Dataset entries
____

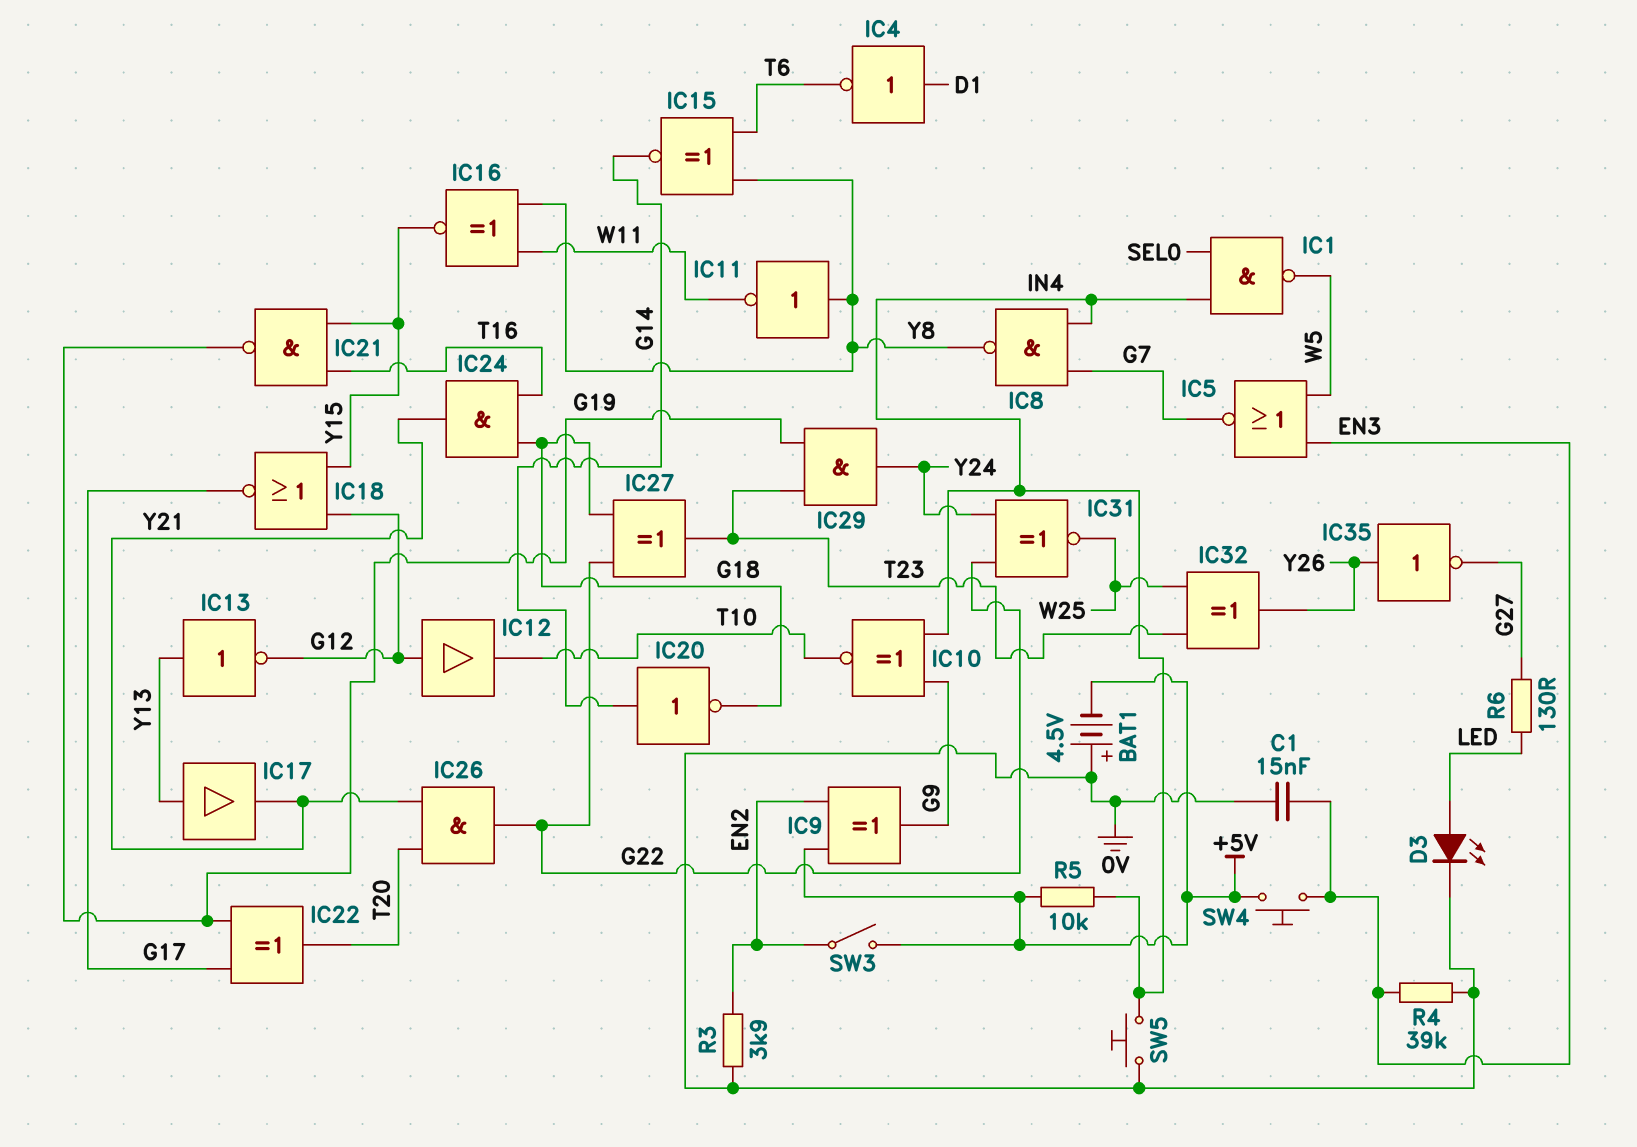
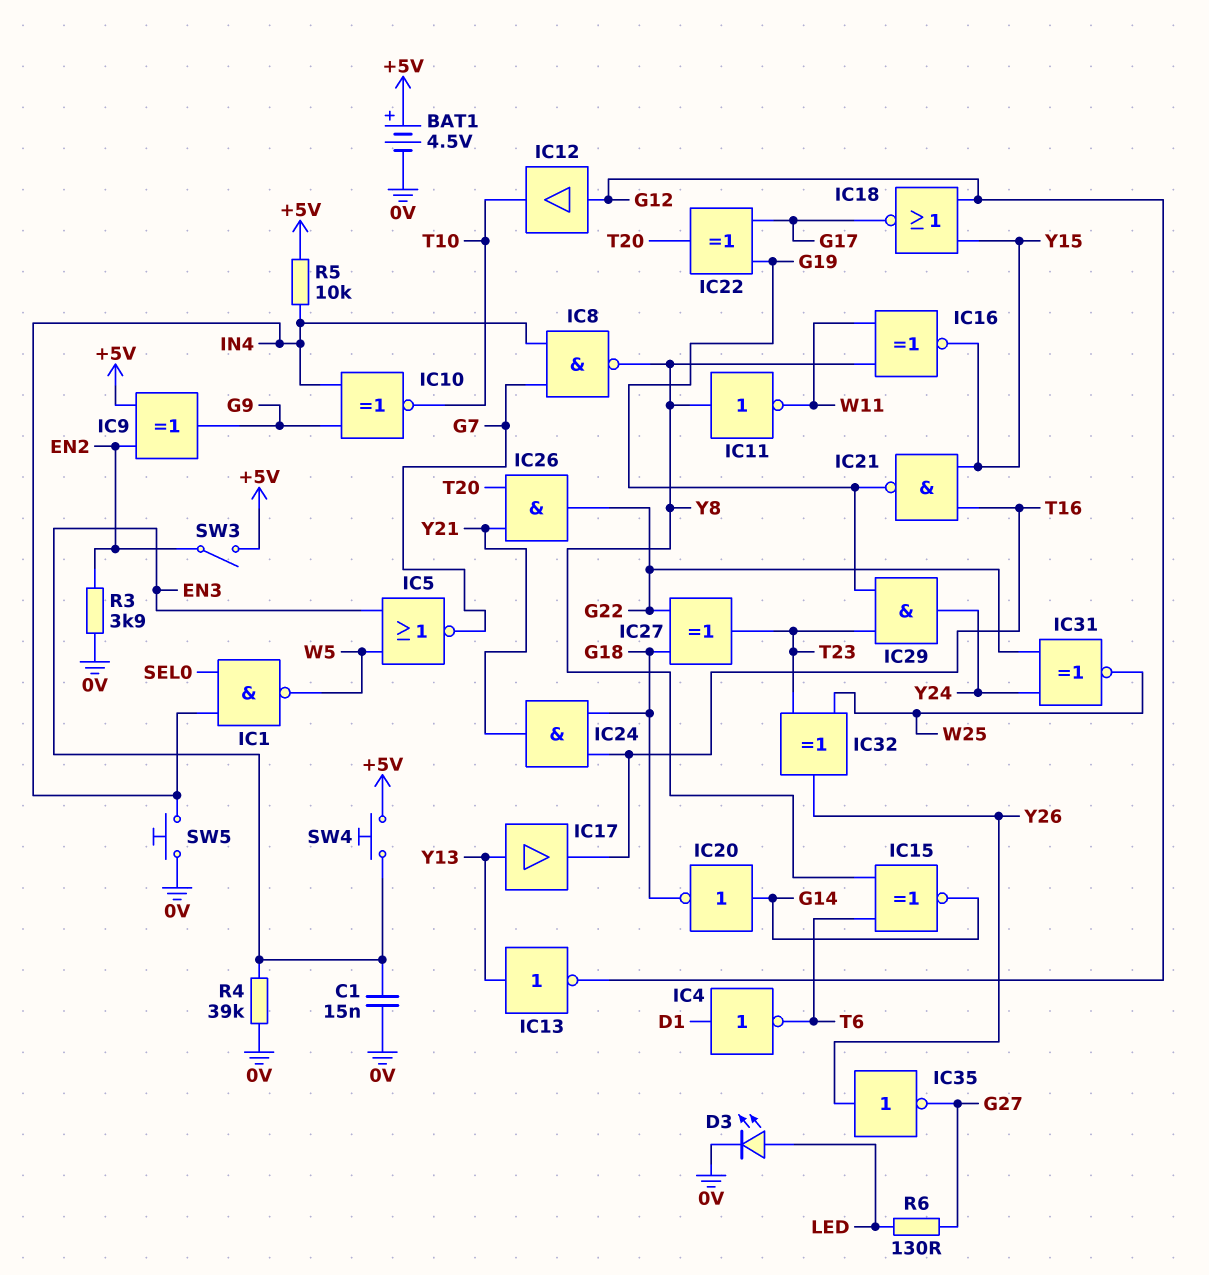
BAT1: 4.5V (plus 0V, minus +5V) -> 4.5V (plus +5V, minus 0V)
IC17: buffer (in Y13, out Y21) -> buffer (in Y13, out T16)

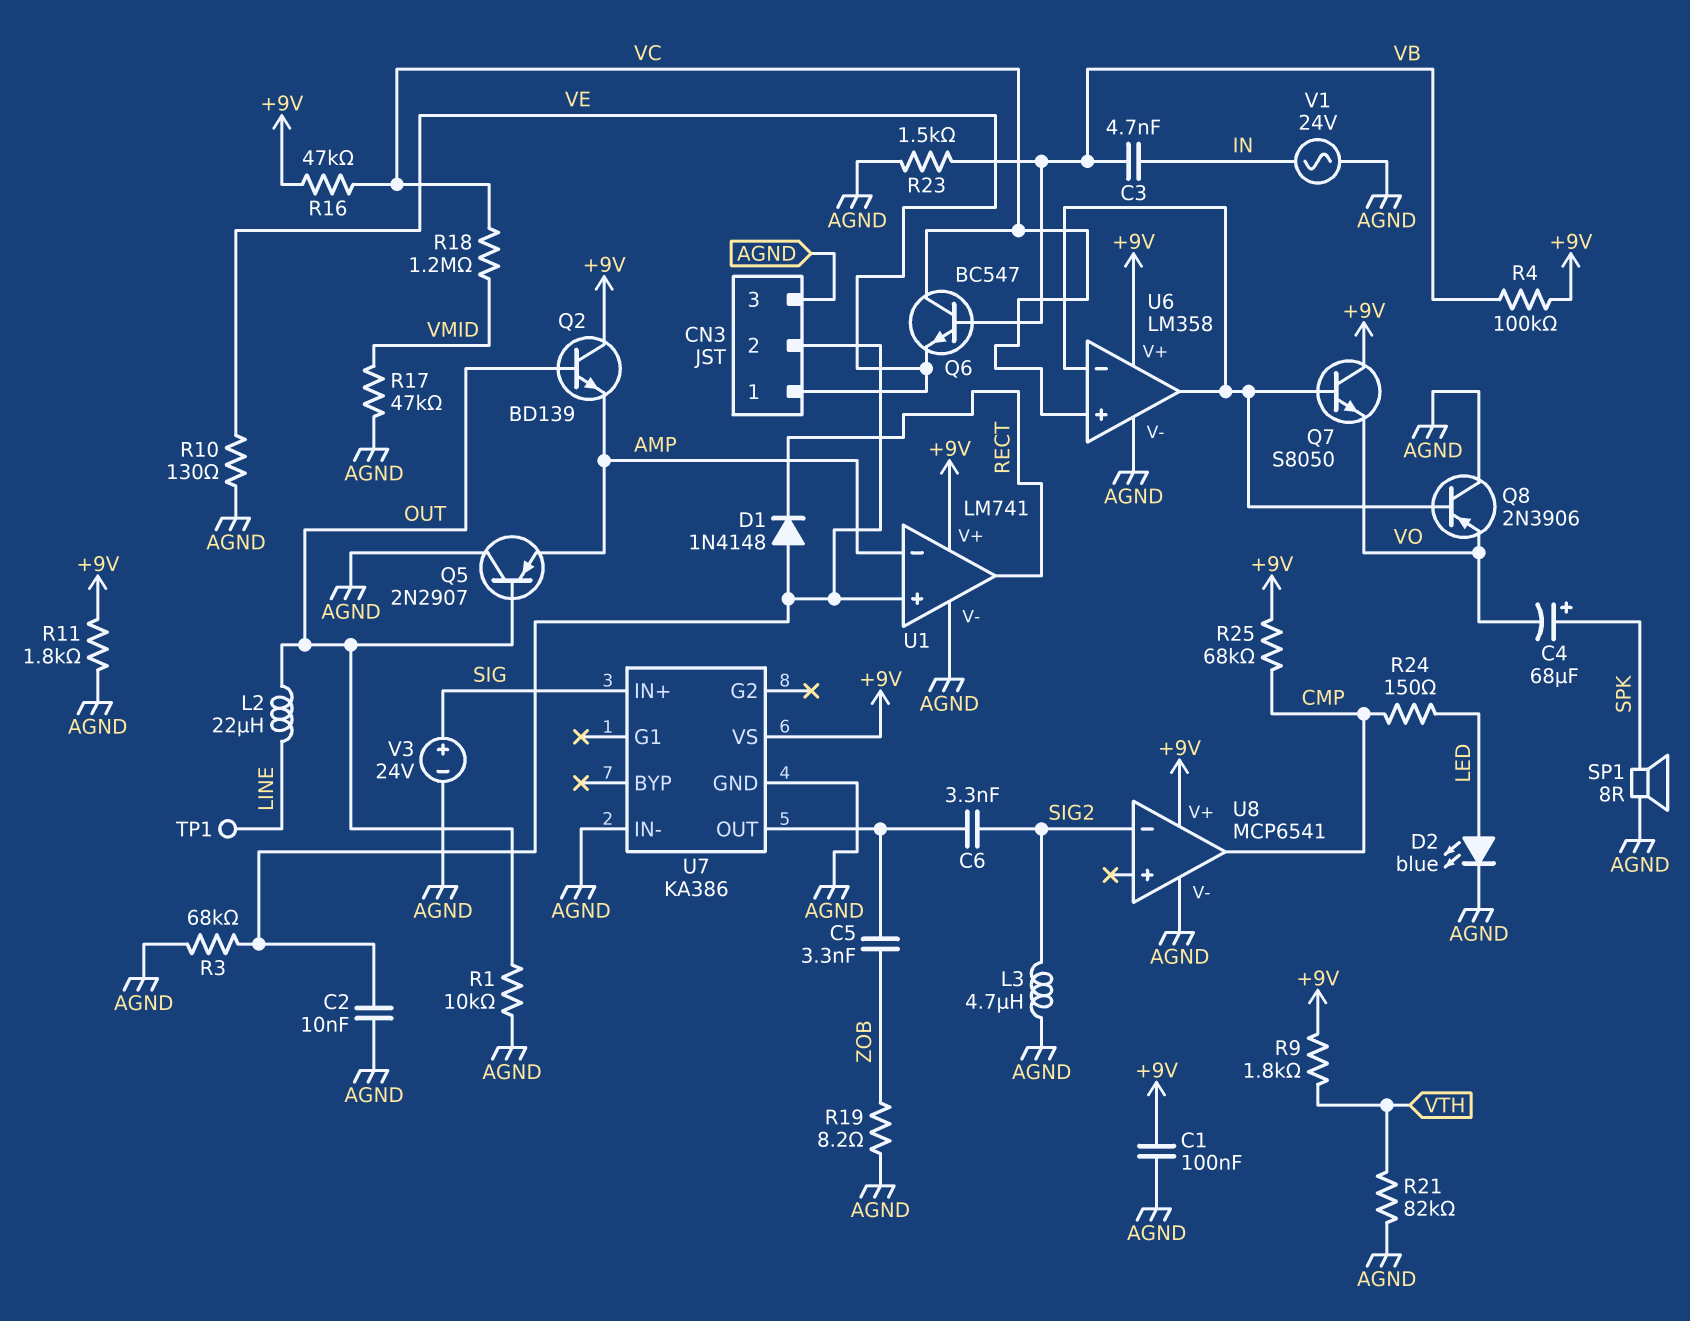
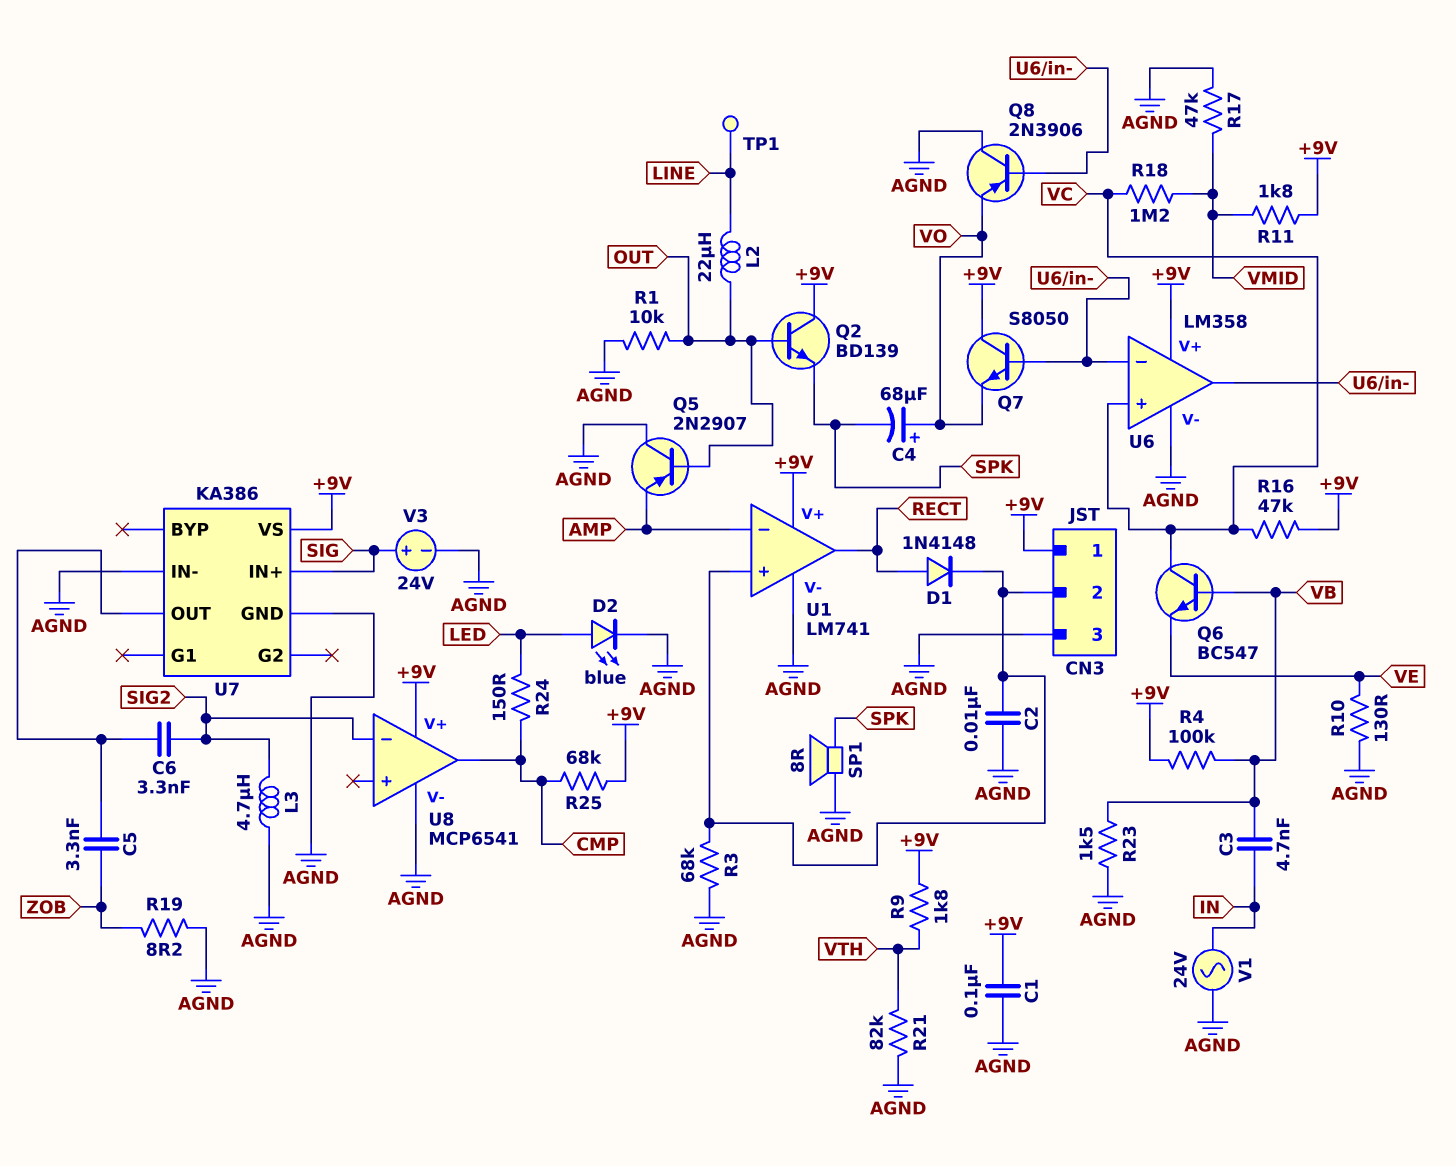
C4: 68uF (plus SPK, minus VO) -> 68uF (plus VO, minus SPK)
CN3 pin 1: VE -> +9V
D1: diode 1N4148 (A CN3/2, K RECT) -> diode 1N4148 (A RECT, K CN3/2)
Q2: NPN BD139 (B OUT, C +9V, E AMP) -> NPN BD139 (B OUT, C +9V, E SPK)
R11: 1.8k (+9V, AGND) -> 1.8k (+9V, VMID)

____

-- TASK STATEMENT --
The line containing "IC17: buffer (in" and every line after it, through the end of the records, are what you should retype exactly. Do not include the pictures.

-- OUTPUT OF THE EXERCISE --
IC17: buffer (in Y13, out Y21) -> buffer (in Y13, out T16)

C4: 68uF (plus SPK, minus VO) -> 68uF (plus VO, minus SPK)
CN3 pin 1: VE -> +9V
D1: diode 1N4148 (A CN3/2, K RECT) -> diode 1N4148 (A RECT, K CN3/2)
Q2: NPN BD139 (B OUT, C +9V, E AMP) -> NPN BD139 (B OUT, C +9V, E SPK)
R11: 1.8k (+9V, AGND) -> 1.8k (+9V, VMID)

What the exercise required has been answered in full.